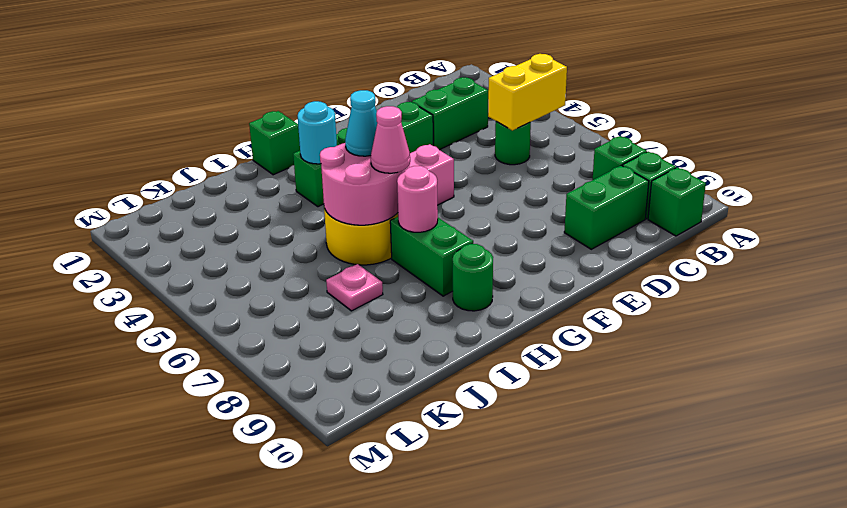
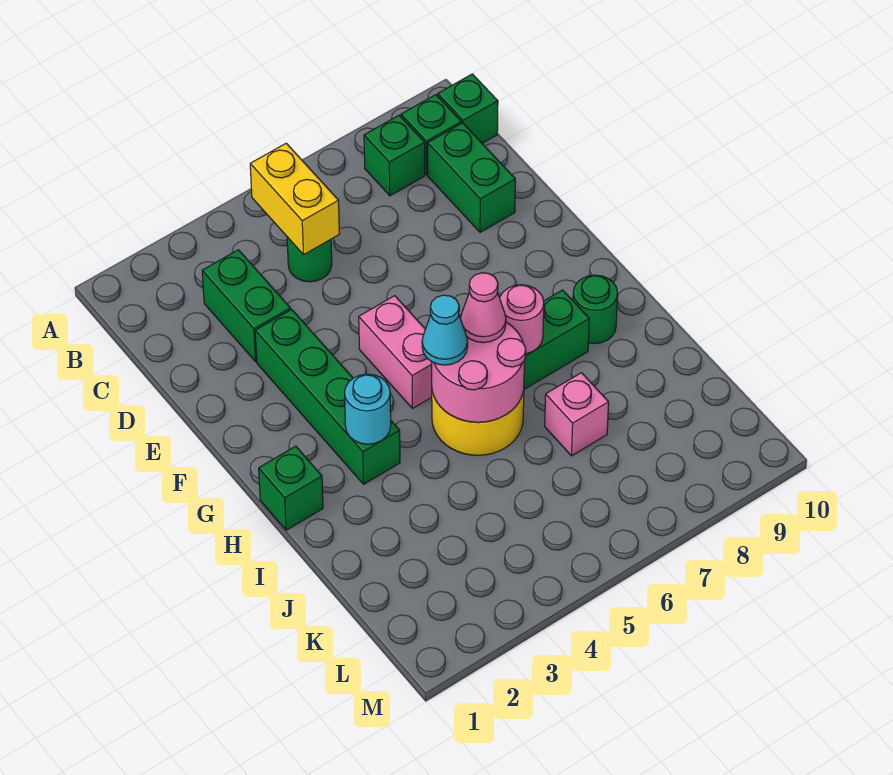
pink plate J7 level 1 -> pink brick J7 level 1

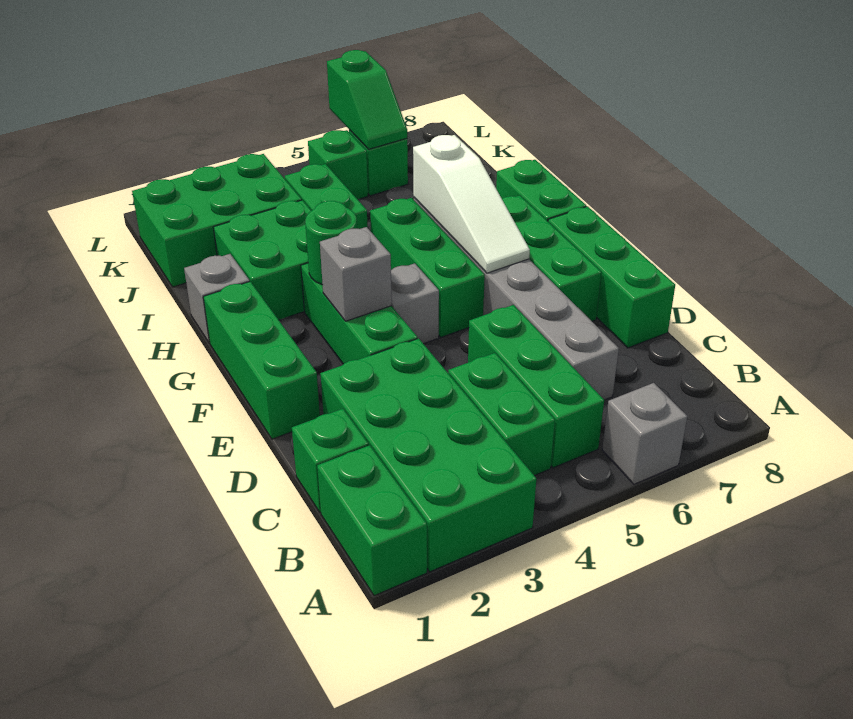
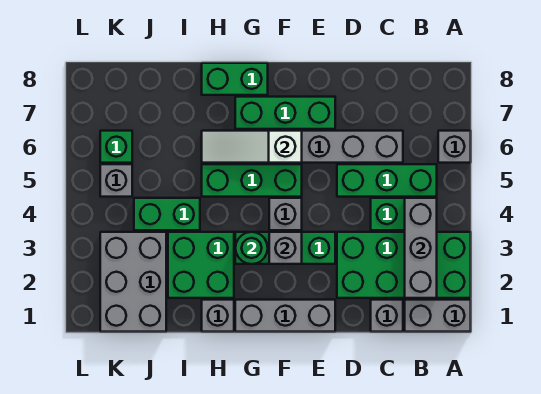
green brick A1:B1 level 1 -> grey brick A1:B1 level 1
none -> grey brick B2:B4 level 2
green brick C1 level 1 -> grey brick C1 level 1
green brick D8:F8 level 1 -> none
green brick E1:G1 level 1 -> grey brick E1:G1 level 1
white slope F6:H6 level 2 top H -> white slope F6:H6 level 2 top F
green brick J1:K3 level 1 -> grey brick J1:K3 level 1
green brick K5 level 1 -> grey brick K5 level 1
green slope K6:L6 level 2 top L -> none

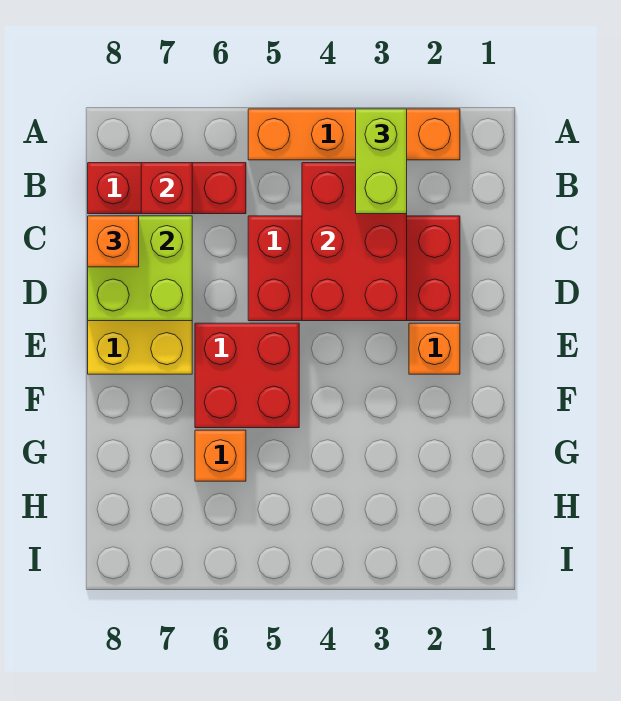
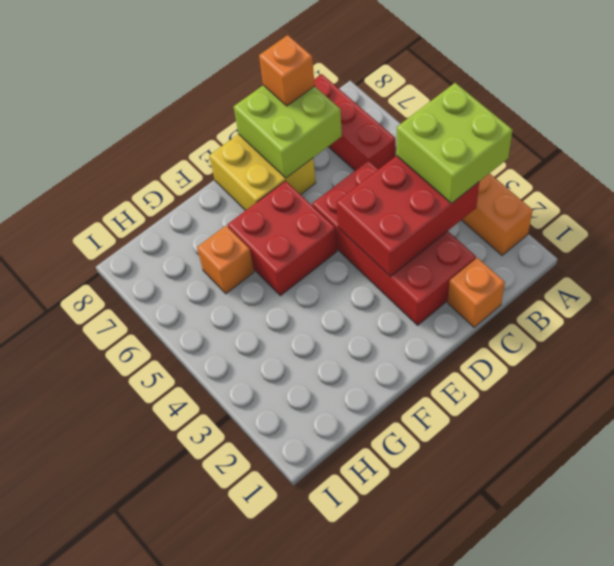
lime brick A3:B3 level 3 -> lime brick A3:B4 level 3
red brick B7 level 2 -> none
orange brick E2 level 1 -> orange brick C1 level 1

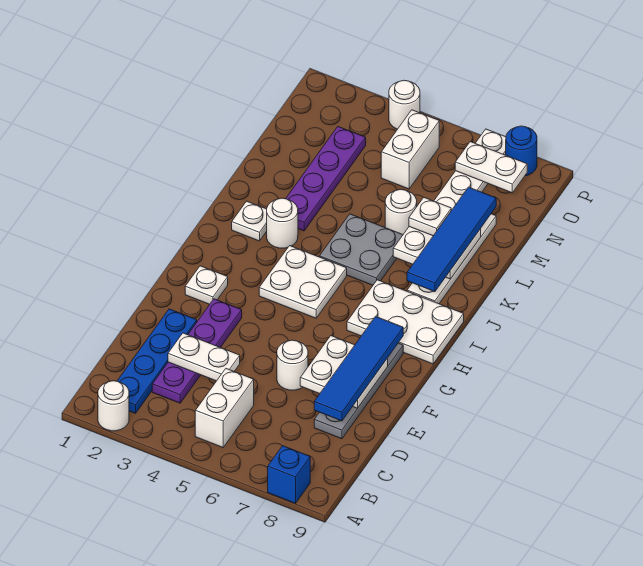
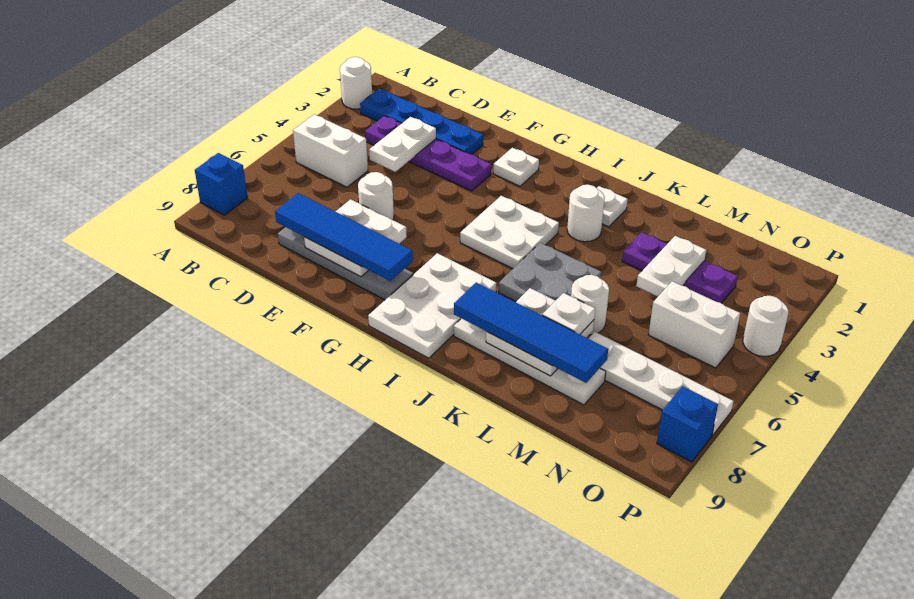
purple plate K3:N3 level 1 -> purple plate L3:N3 level 1
white plate O7:O8 level 2 -> white plate M3:M4 level 2
blue round brick P8 level 1 -> blue brick P8 level 1

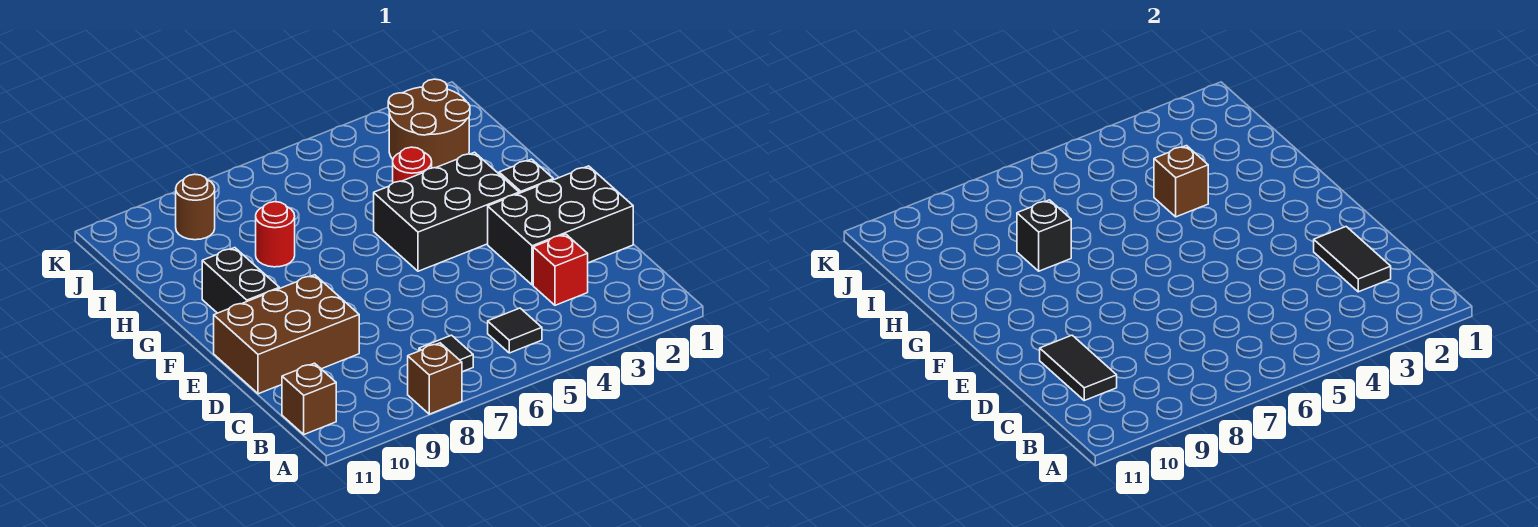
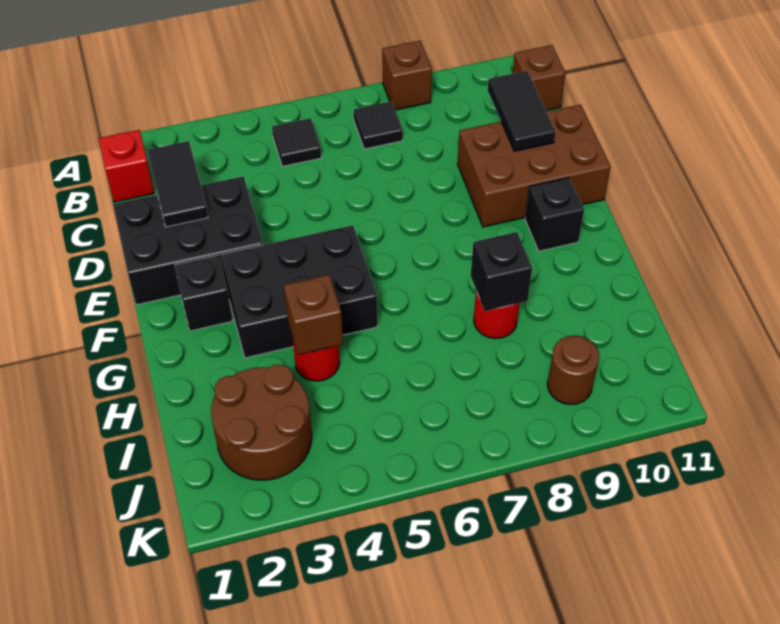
red brick C3 level 1 -> red brick B1 level 1
black brick F10:G10 level 1 -> black brick F10 level 1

• About this task: Write the lines out again exactly, beginning at the one containing "white slope F6:H6 level 2 top H" and ending with the last line of the entries, but without any pictures.

• Solution for this exercise:
white slope F6:H6 level 2 top H -> white slope F6:H6 level 2 top F
green brick J1:K3 level 1 -> grey brick J1:K3 level 1
green brick K5 level 1 -> grey brick K5 level 1
green slope K6:L6 level 2 top L -> none

lime brick A3:B3 level 3 -> lime brick A3:B4 level 3
red brick B7 level 2 -> none
orange brick E2 level 1 -> orange brick C1 level 1

purple plate K3:N3 level 1 -> purple plate L3:N3 level 1
white plate O7:O8 level 2 -> white plate M3:M4 level 2
blue round brick P8 level 1 -> blue brick P8 level 1

red brick C3 level 1 -> red brick B1 level 1
black brick F10:G10 level 1 -> black brick F10 level 1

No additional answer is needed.